§ PROVIDED RECORDS:
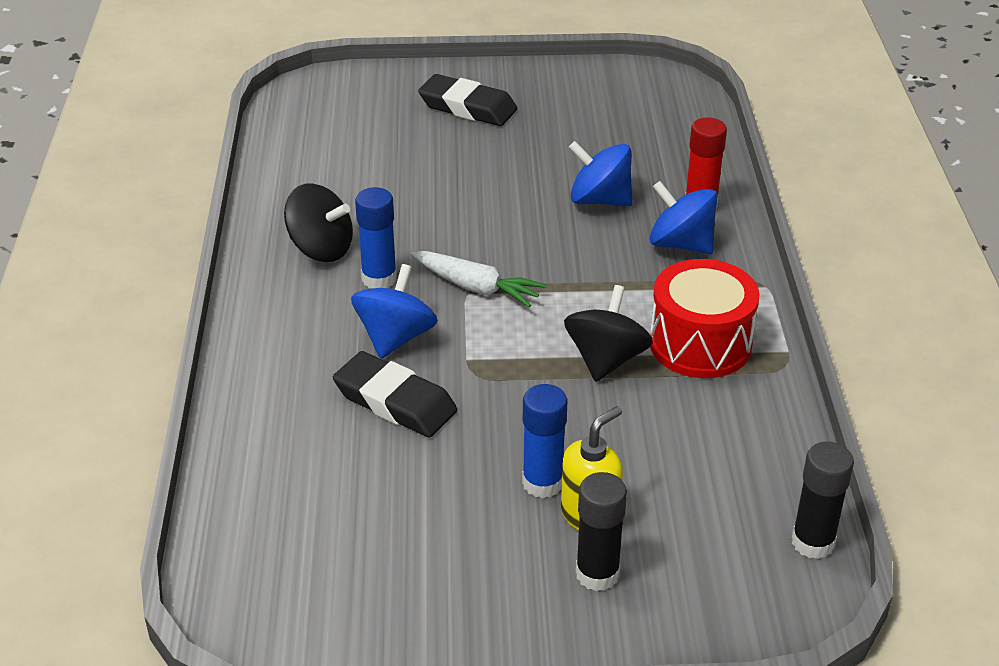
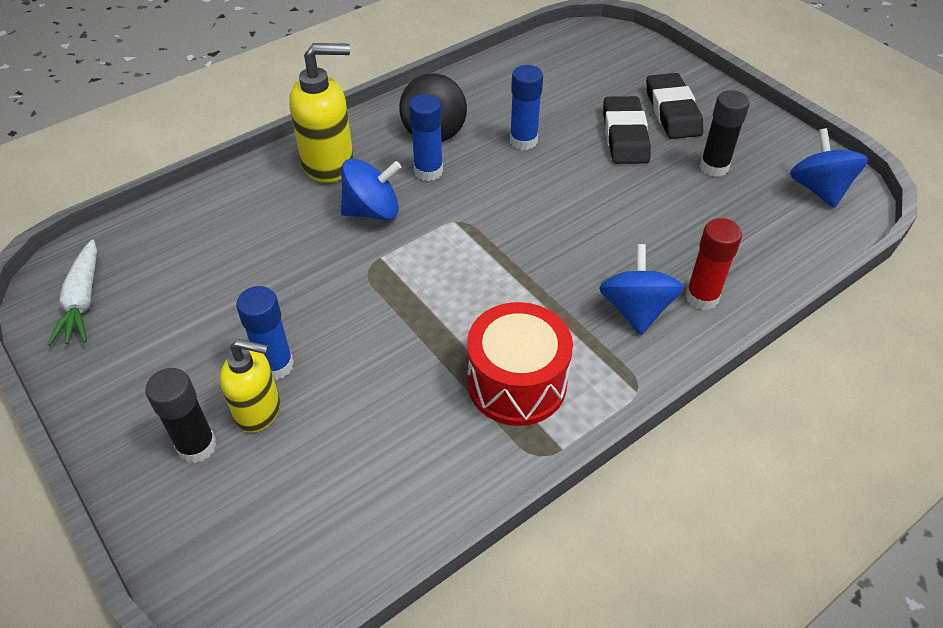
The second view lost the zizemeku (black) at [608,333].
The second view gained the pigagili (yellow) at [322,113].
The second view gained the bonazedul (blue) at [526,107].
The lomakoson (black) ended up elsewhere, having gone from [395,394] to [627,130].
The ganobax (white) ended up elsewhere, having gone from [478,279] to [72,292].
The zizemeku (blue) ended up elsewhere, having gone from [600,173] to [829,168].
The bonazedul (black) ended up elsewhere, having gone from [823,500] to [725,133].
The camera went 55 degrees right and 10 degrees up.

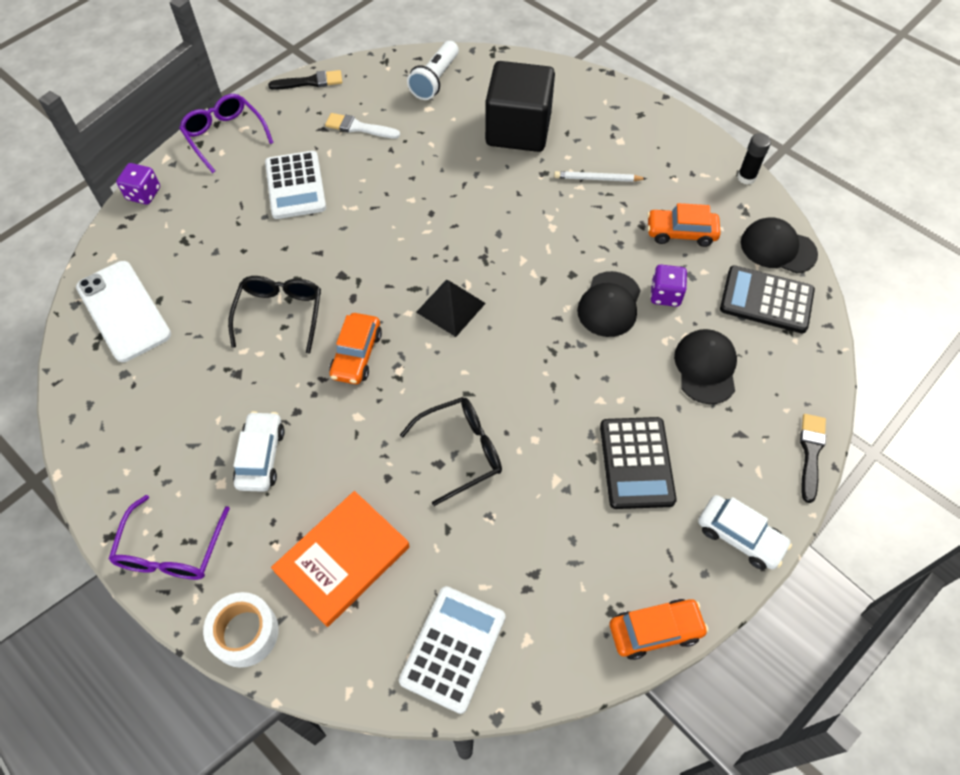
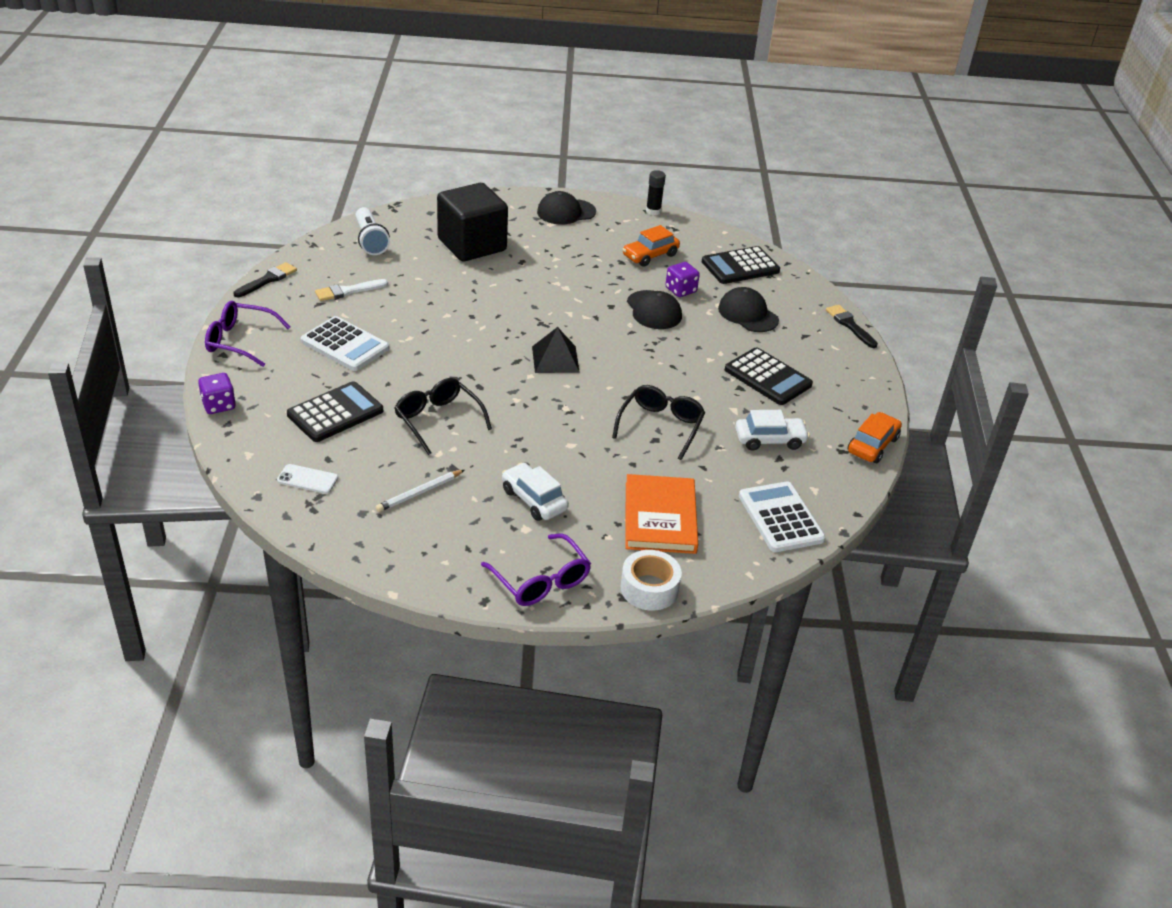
The second view lost the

§ EXERCISE PROMPT:
Pull each line containing "zizemeku" from the records.

§ SOLUTION TO THIS TASK:
The second view lost the zizemeku (black) at [608,333].
The zizemeku (blue) ended up elsewhere, having gone from [600,173] to [829,168].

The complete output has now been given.